Try it :: Note each line in the data below that holds "trapezoid", and copy it.

%%

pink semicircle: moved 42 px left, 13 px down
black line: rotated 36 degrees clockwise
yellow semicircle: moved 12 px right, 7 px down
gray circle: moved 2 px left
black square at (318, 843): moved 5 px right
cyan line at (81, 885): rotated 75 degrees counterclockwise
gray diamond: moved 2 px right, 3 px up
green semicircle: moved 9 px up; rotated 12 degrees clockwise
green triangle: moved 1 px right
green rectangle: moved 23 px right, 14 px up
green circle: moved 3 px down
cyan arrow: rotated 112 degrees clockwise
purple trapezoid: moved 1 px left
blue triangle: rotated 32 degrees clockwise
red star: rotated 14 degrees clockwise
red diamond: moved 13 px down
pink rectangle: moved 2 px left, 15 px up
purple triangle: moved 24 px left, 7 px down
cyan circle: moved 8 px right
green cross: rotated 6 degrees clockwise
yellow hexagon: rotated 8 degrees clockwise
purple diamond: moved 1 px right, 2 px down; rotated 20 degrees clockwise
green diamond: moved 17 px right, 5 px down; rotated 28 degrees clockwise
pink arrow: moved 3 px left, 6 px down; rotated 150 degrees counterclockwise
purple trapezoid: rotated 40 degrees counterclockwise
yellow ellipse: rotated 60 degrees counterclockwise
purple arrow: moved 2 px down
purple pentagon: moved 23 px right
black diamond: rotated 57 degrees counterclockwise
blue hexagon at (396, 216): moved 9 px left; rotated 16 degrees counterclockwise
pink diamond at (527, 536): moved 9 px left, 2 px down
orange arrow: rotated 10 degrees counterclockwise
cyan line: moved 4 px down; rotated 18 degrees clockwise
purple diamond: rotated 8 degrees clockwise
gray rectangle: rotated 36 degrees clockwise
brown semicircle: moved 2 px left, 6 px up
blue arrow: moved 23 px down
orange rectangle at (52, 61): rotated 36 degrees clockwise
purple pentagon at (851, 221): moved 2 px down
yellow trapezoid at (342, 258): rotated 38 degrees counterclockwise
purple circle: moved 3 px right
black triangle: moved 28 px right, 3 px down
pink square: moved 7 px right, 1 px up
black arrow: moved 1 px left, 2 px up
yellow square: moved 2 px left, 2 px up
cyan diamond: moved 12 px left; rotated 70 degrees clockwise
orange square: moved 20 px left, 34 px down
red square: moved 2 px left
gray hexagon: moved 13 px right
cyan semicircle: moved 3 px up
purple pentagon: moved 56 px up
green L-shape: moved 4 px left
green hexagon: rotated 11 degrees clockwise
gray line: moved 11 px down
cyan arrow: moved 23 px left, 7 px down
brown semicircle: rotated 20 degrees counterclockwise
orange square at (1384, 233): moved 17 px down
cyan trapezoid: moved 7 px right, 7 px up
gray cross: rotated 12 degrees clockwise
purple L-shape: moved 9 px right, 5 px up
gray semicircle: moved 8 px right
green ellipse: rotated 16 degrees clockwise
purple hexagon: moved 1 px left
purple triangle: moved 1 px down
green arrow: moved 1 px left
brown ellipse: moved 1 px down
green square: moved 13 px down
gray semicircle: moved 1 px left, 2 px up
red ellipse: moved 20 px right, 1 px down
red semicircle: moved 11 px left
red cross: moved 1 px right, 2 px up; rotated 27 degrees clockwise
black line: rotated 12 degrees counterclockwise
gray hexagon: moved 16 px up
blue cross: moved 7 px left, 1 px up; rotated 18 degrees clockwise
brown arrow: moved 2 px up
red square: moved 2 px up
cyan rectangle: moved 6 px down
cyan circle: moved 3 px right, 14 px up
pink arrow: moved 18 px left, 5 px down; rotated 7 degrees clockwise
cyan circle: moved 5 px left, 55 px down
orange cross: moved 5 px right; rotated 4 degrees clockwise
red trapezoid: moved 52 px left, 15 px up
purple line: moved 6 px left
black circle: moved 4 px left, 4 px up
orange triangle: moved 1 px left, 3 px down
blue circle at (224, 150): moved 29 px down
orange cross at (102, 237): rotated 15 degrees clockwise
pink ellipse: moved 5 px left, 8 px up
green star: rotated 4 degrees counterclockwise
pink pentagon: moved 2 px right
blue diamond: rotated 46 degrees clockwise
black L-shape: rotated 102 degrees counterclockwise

%%

Response for this exercise ::
purple trapezoid: moved 1 px left
purple trapezoid: rotated 40 degrees counterclockwise
yellow trapezoid at (342, 258): rotated 38 degrees counterclockwise
cyan trapezoid: moved 7 px right, 7 px up
red trapezoid: moved 52 px left, 15 px up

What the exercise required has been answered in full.